__Information shown__.
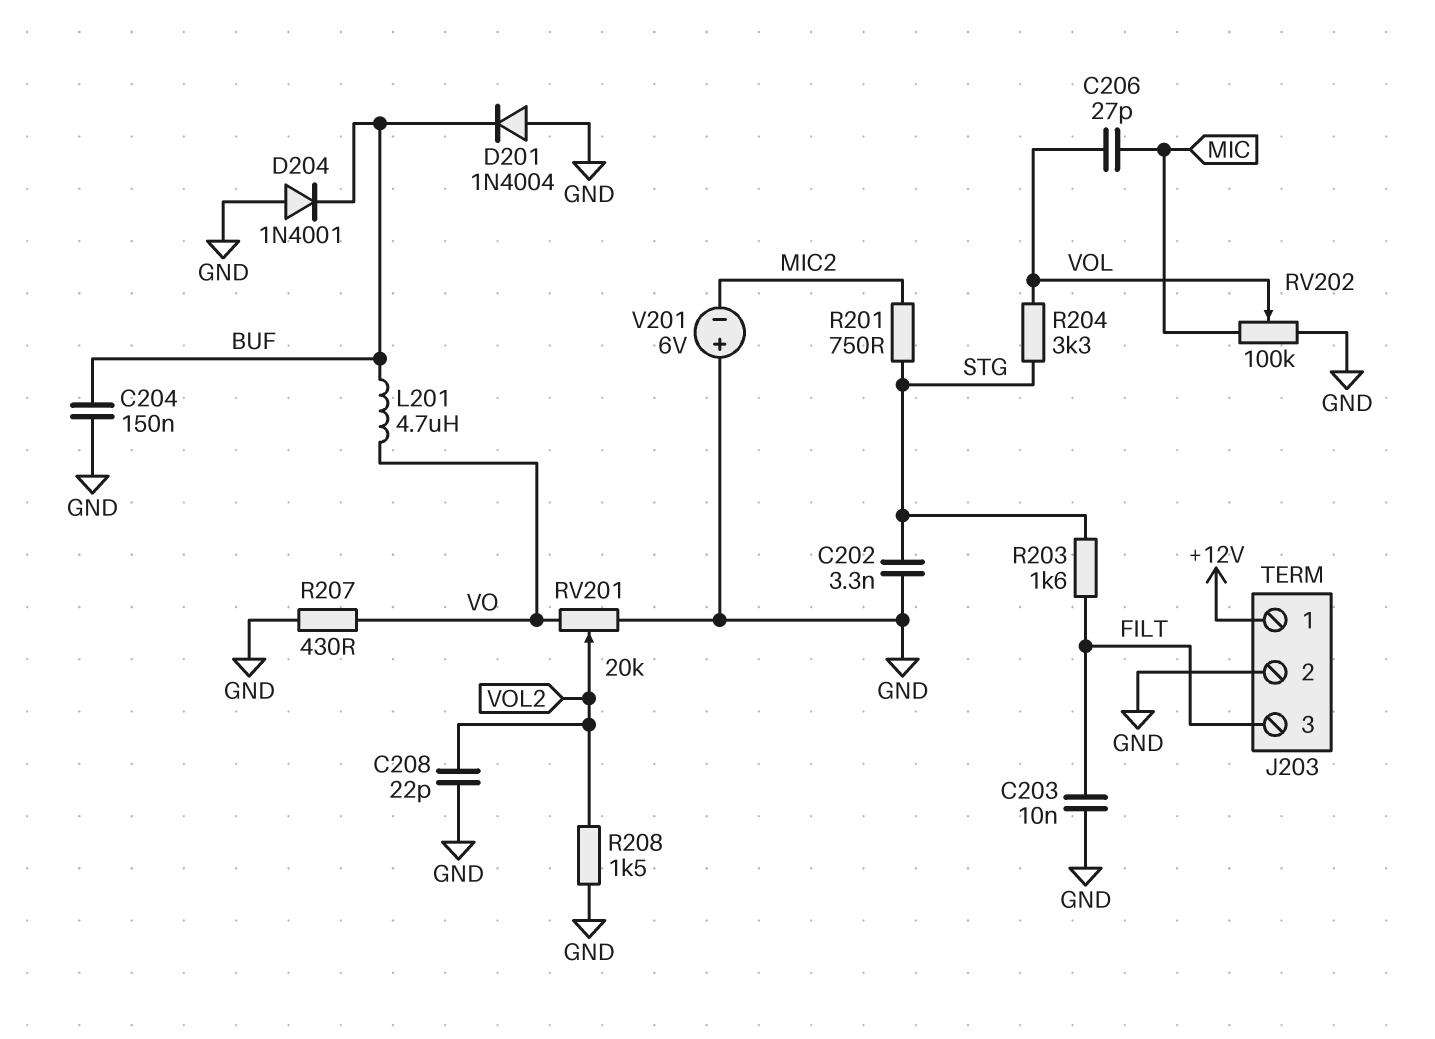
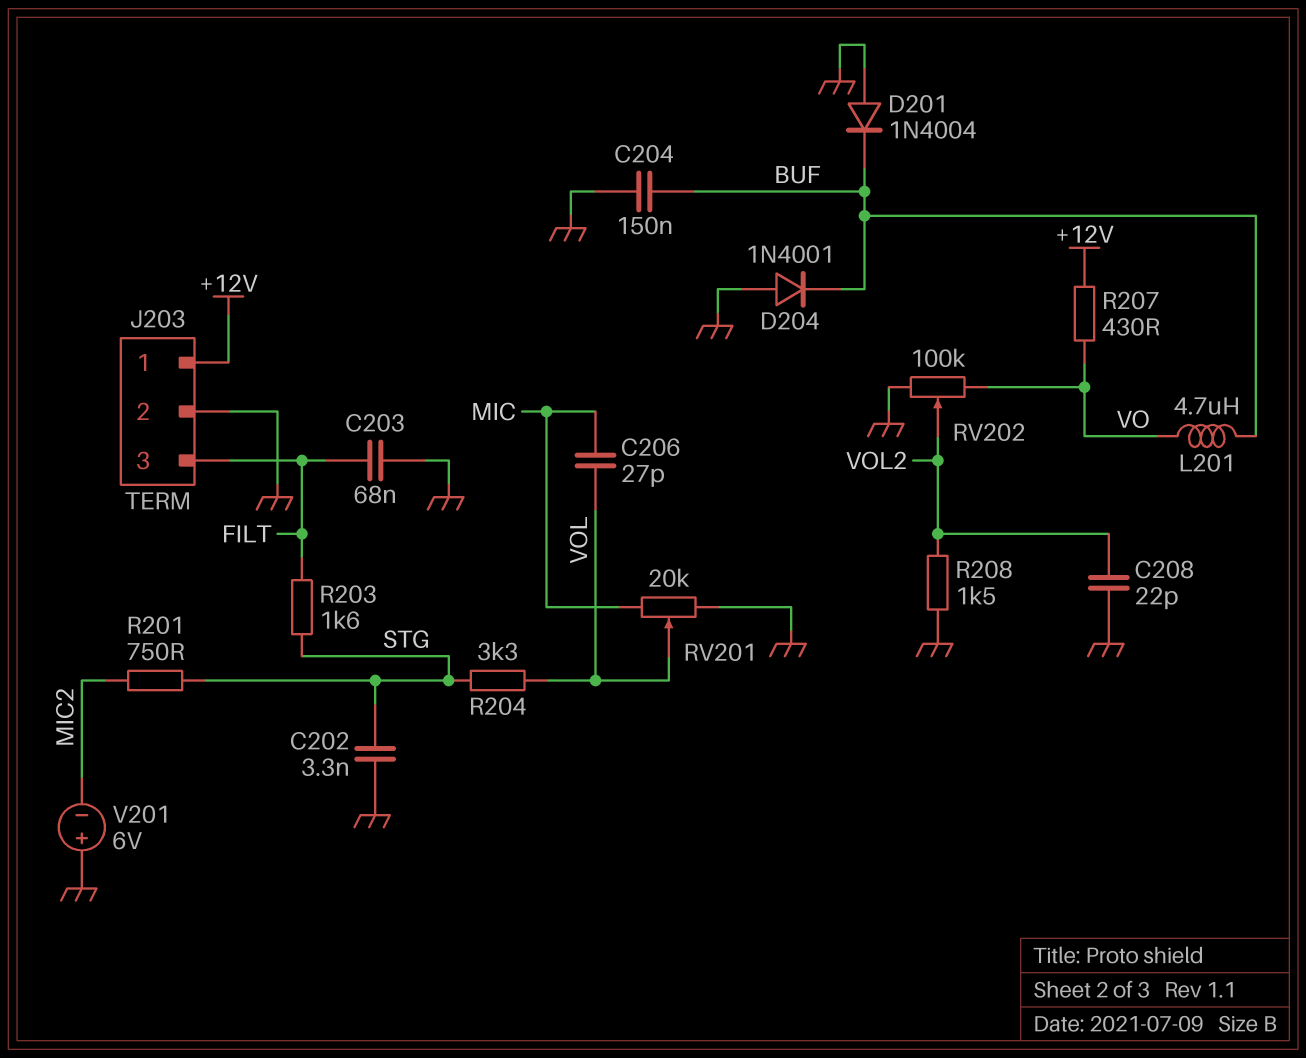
C203: 10nF (FILT, GND) -> 68nF (FILT, GND)
R207: 430 (GND, VO) -> 430 (+12V, VO)
RV201: 20k (GND, VO, wiper VOL2) -> 20k (GND, MIC, wiper VOL)
RV202: 100k (GND, MIC, wiper VOL) -> 100k (GND, VO, wiper VOL2)

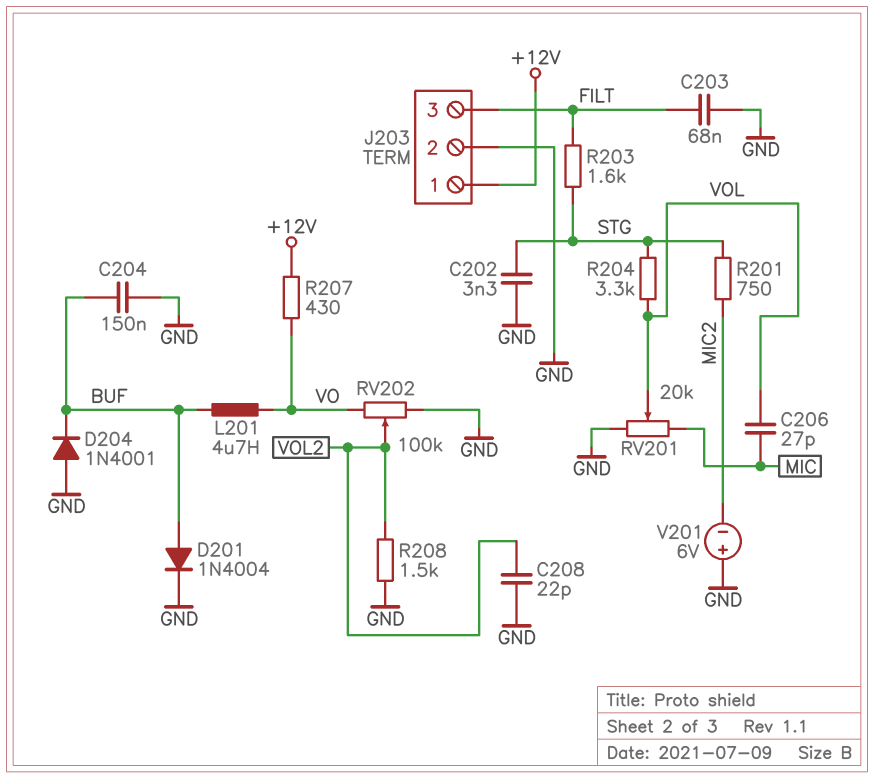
D201: diode 1N4004 (A GND, K BUF) -> diode 1N4004 (A BUF, K GND)

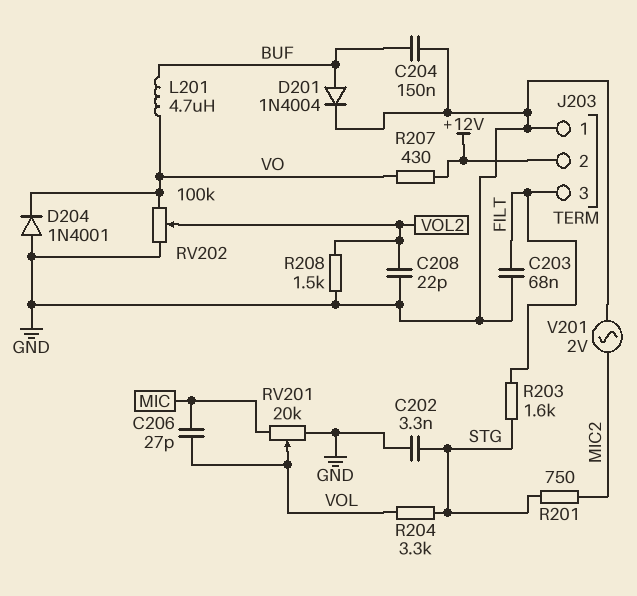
D204: diode 1N4001 (A GND, K BUF) -> diode 1N4001 (A GND, K VO)
J203 pin 1: +12V -> GND
J203 pin 2: GND -> +12V
V201: 6V (plus GND, minus MIC2) -> AC 2V (GND, MIC2)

__Task statement__. Please set down the records above word for word and omit their pictures.

__Written response__.
C203: 10nF (FILT, GND) -> 68nF (FILT, GND)
R207: 430 (GND, VO) -> 430 (+12V, VO)
RV201: 20k (GND, VO, wiper VOL2) -> 20k (GND, MIC, wiper VOL)
RV202: 100k (GND, MIC, wiper VOL) -> 100k (GND, VO, wiper VOL2)

D201: diode 1N4004 (A GND, K BUF) -> diode 1N4004 (A BUF, K GND)

D204: diode 1N4001 (A GND, K BUF) -> diode 1N4001 (A GND, K VO)
J203 pin 1: +12V -> GND
J203 pin 2: GND -> +12V
V201: 6V (plus GND, minus MIC2) -> AC 2V (GND, MIC2)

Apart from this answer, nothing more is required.